INSTRUCTIONS TO FOLLOW
From the records below, report the number of lines that contain "brick", and add nothing.

Items from a data source:
========================
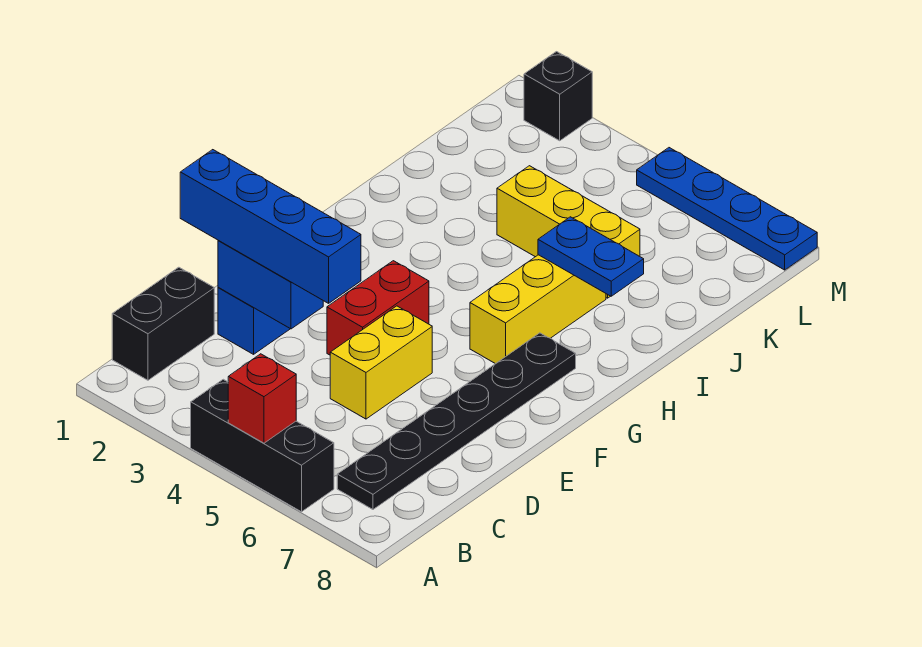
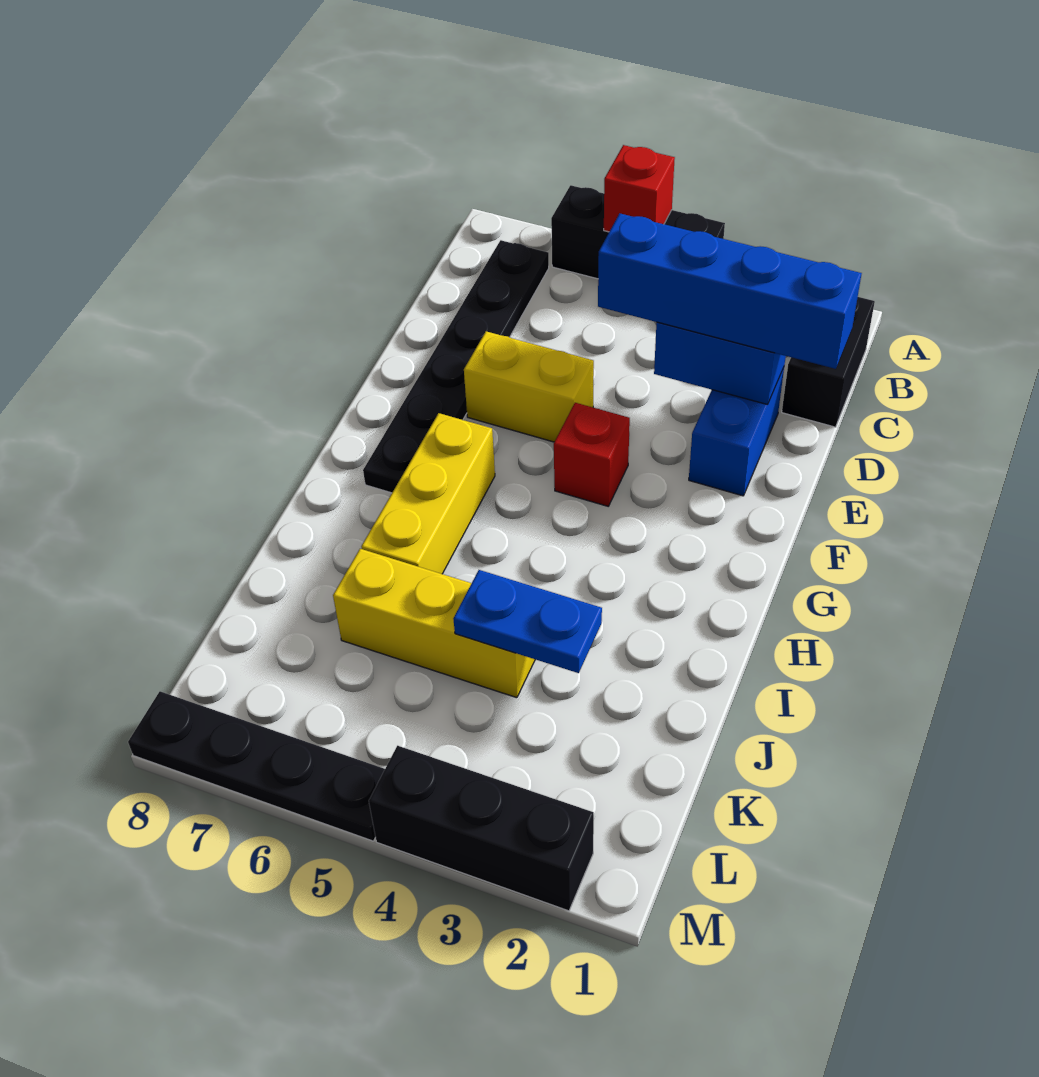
yellow brick D5:E5 level 1 -> yellow brick E5:E6 level 1
red brick E4:F4 level 1 -> red brick F4 level 1
blue plate I6:I7 level 2 -> blue plate J3:J4 level 2
black brick M2 level 1 -> black brick M2:M4 level 1
blue plate M5:M8 level 1 -> black plate M5:M8 level 1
========================
EXERCISE RESPONSE
3